» Supplied material:
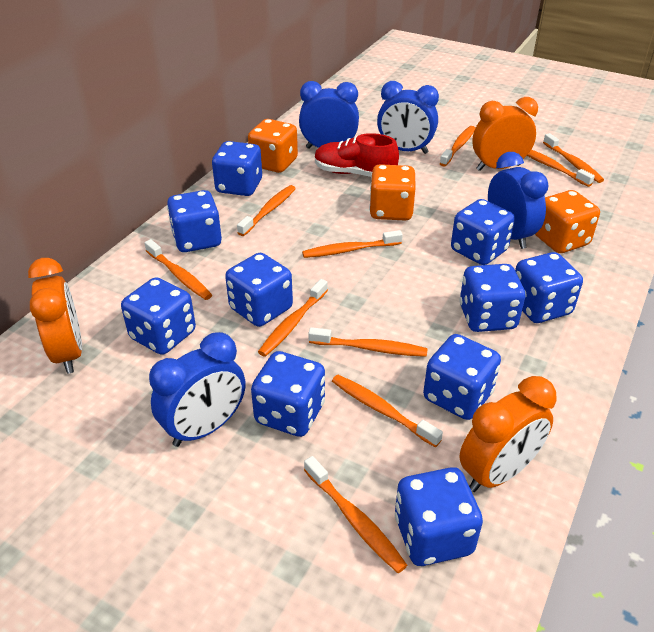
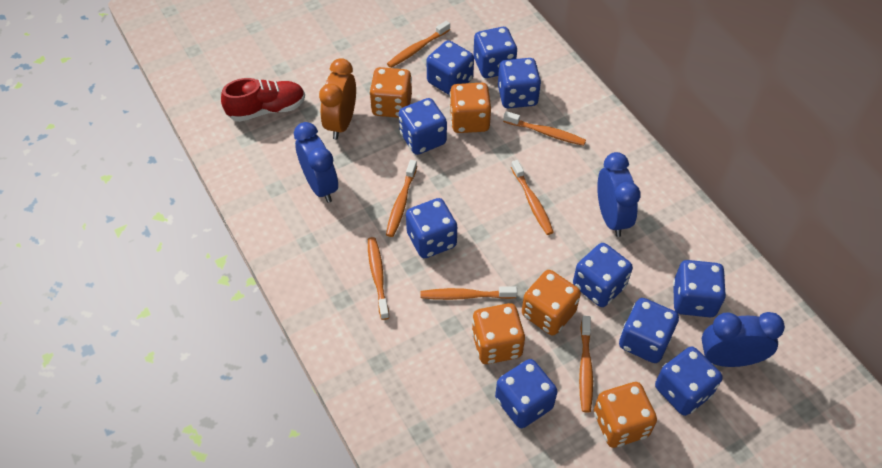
blue clock: 4 -> 3
orange clock: 3 -> 1
orange dice: 3 -> 5
orange toothbrush: 10 -> 7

» What the task requires:
Reproduce each line from the data that has "orange" in it.

» Answer to the problem:
orange clock: 3 -> 1
orange dice: 3 -> 5
orange toothbrush: 10 -> 7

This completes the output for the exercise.